--- START ---
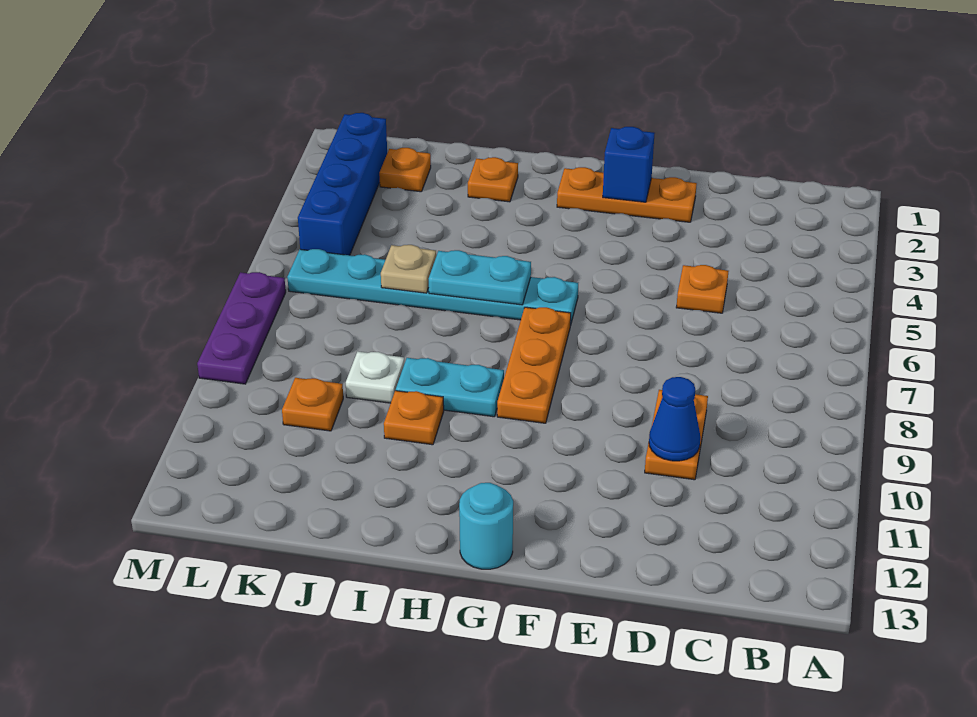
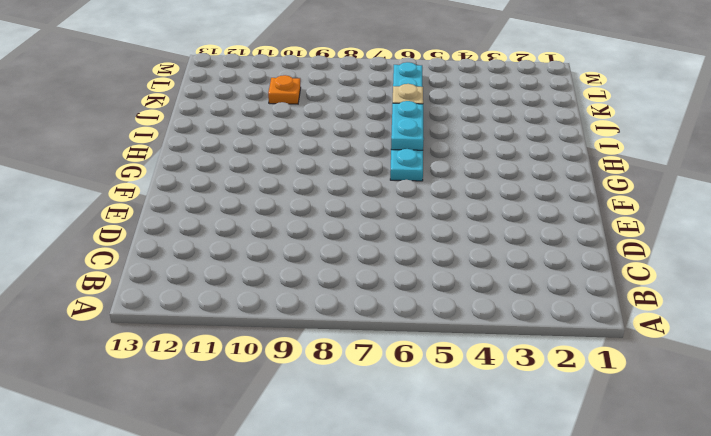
none -> orange plate D5 level 1
none -> orange plate D9:D10 level 1
none -> orange plate E2:G2 level 1

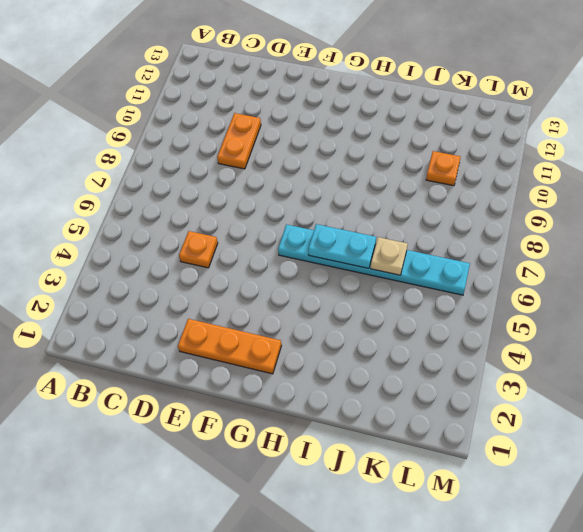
none -> orange plate G7:G9 level 1
none -> cyan round brick G13 level 1
none -> cyan plate H9:I9 level 1

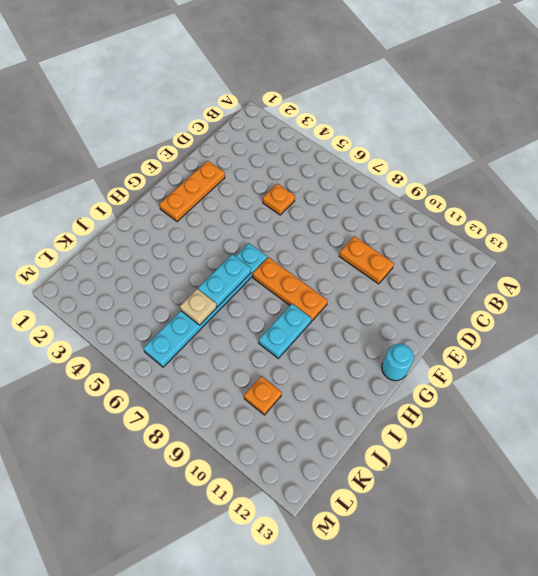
none -> orange plate I2 level 1
none -> orange plate I10 level 1
none -> white plate J9 level 1

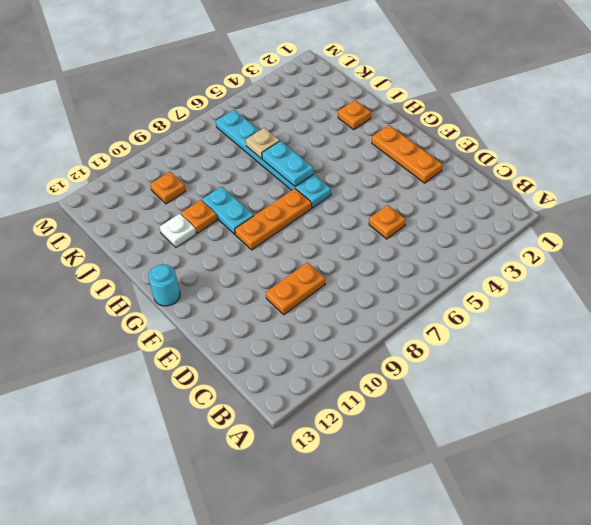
white plate I11 level 1 -> white plate J9 level 1
none -> orange plate K2 level 1
none -> blue brick L2:L5 level 1
none -> purple plate M7:M9 level 1

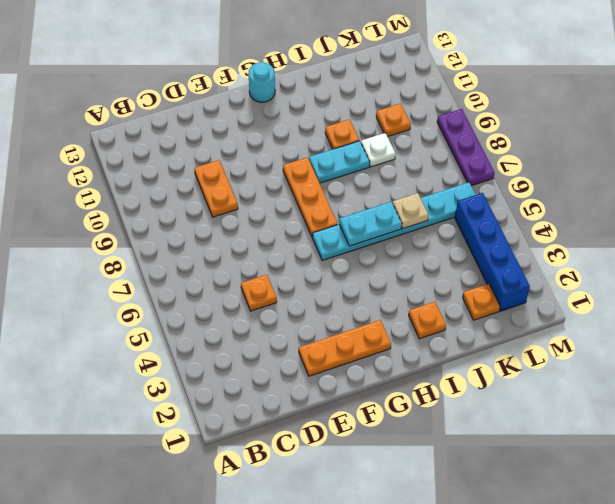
none -> blue cone D10 level 2
none -> blue brick F2 level 2

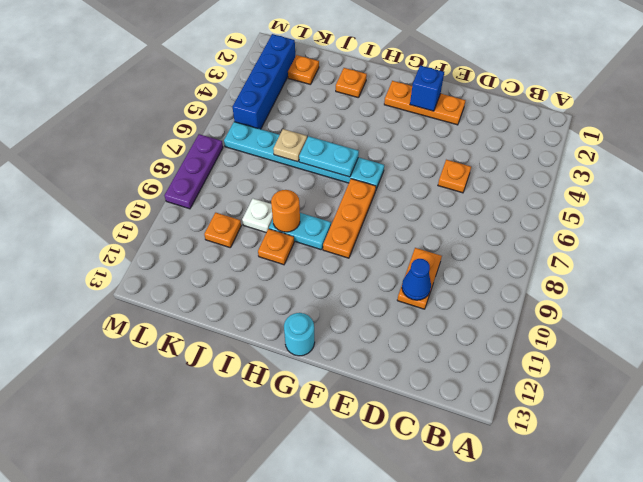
orange round brick I9 level 2 -> none

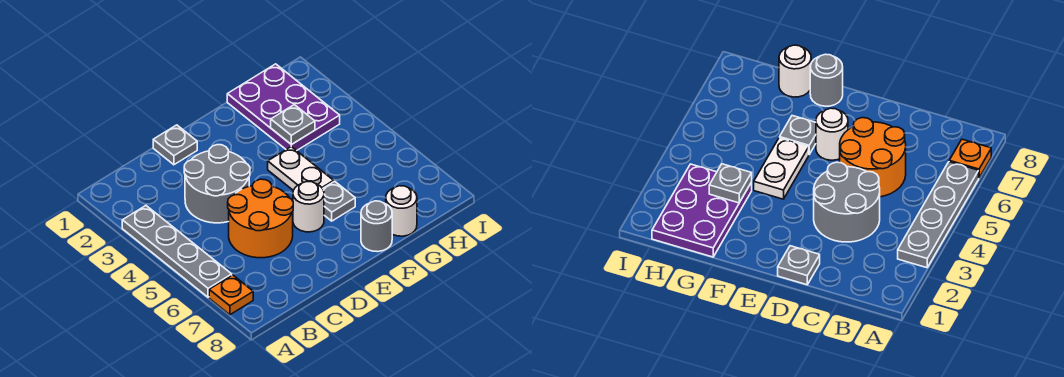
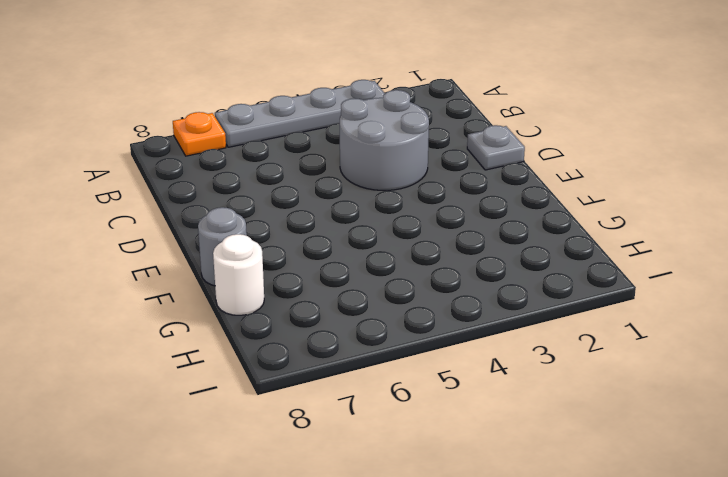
none -> orange round brick C5:D6 level 1
none -> white round brick E6 level 1
none -> white plate F4:F5 level 1

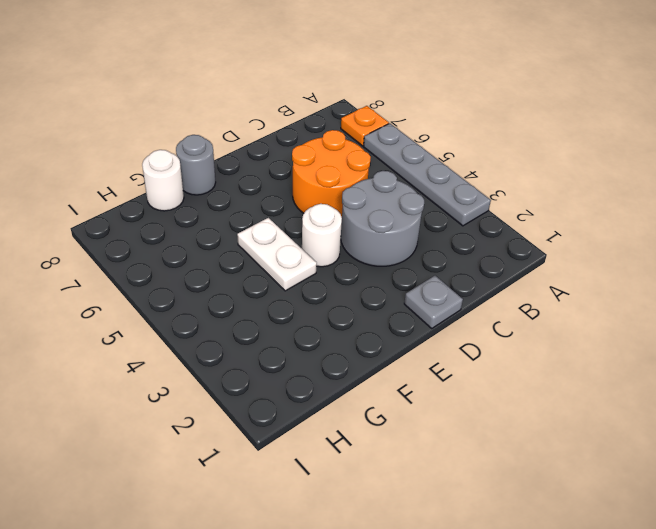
white round brick E4 level 1 -> white round brick E6 level 1
none -> grey plate F6 level 1
none -> purple plate G1:H3 level 1
none -> grey plate G3 level 2

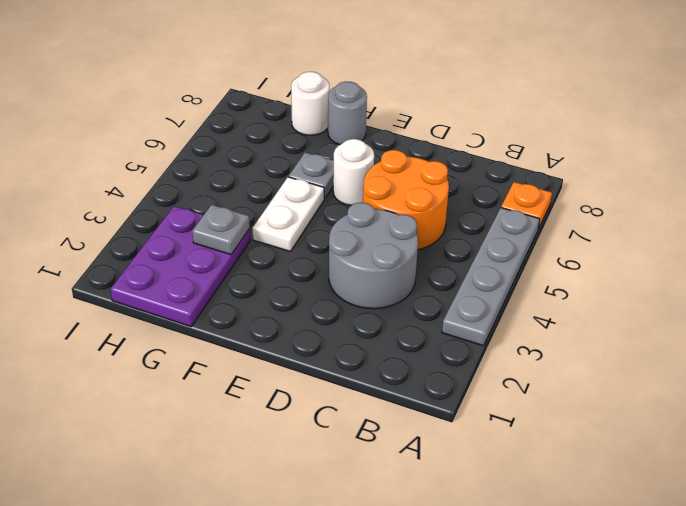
none -> grey plate D1 level 1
--- END ---
* Work order *
Please give the entries above again exactly as written, leaving out any pictures.

* Answer to the exercise *
none -> orange plate D5 level 1
none -> orange plate D9:D10 level 1
none -> orange plate E2:G2 level 1

none -> orange plate G7:G9 level 1
none -> cyan round brick G13 level 1
none -> cyan plate H9:I9 level 1

none -> orange plate I2 level 1
none -> orange plate I10 level 1
none -> white plate J9 level 1

white plate I11 level 1 -> white plate J9 level 1
none -> orange plate K2 level 1
none -> blue brick L2:L5 level 1
none -> purple plate M7:M9 level 1

none -> blue cone D10 level 2
none -> blue brick F2 level 2

orange round brick I9 level 2 -> none

none -> orange round brick C5:D6 level 1
none -> white round brick E6 level 1
none -> white plate F4:F5 level 1

white round brick E4 level 1 -> white round brick E6 level 1
none -> grey plate F6 level 1
none -> purple plate G1:H3 level 1
none -> grey plate G3 level 2

none -> grey plate D1 level 1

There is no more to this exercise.